(Object change descriptions)
● ● ● ● ●
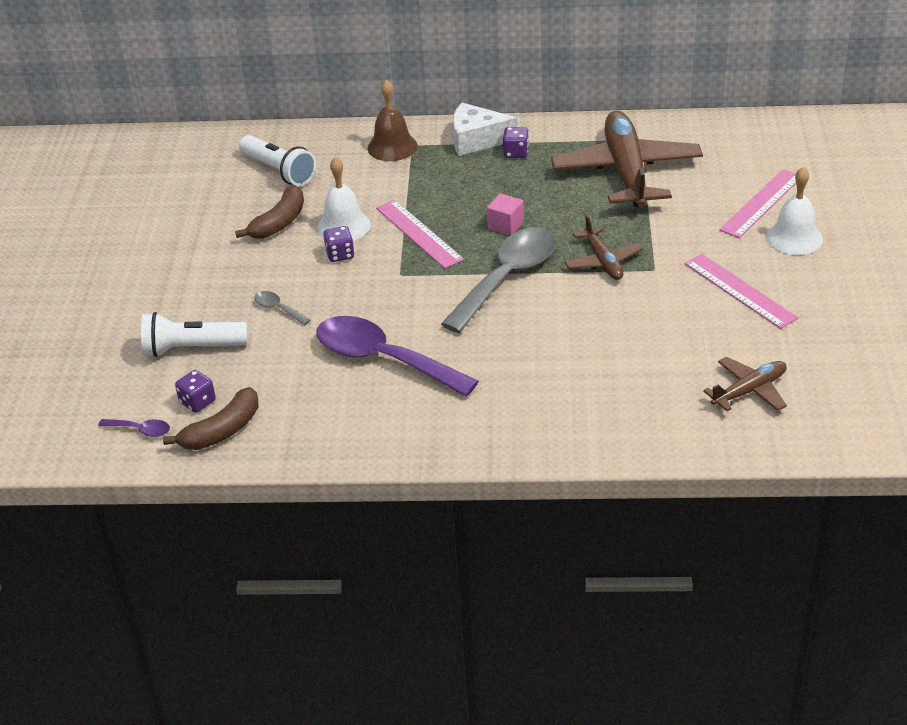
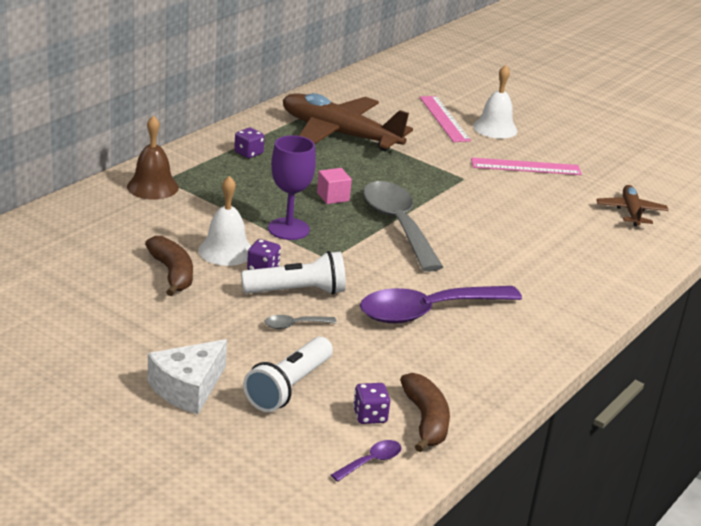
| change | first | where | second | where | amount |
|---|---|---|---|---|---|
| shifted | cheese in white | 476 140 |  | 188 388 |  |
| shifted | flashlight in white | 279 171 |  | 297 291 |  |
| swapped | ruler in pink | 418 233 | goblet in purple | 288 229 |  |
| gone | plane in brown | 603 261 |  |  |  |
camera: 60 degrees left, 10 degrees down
● ● ● ● ●
WHAT THE TASK ASKS: In the copy, every entry must appear exactly as written, and no picture may appear.

ANSWER SPACE:
| change | first | where | second | where | amount |
|---|---|---|---|---|---|
| shifted | cheese in white | 476 140 |  | 188 388 |  |
| shifted | flashlight in white | 279 171 |  | 297 291 |  |
| swapped | ruler in pink | 418 233 | goblet in purple | 288 229 |  |
| gone | plane in brown | 603 261 |  |  |  |
camera: 60 degrees left, 10 degrees down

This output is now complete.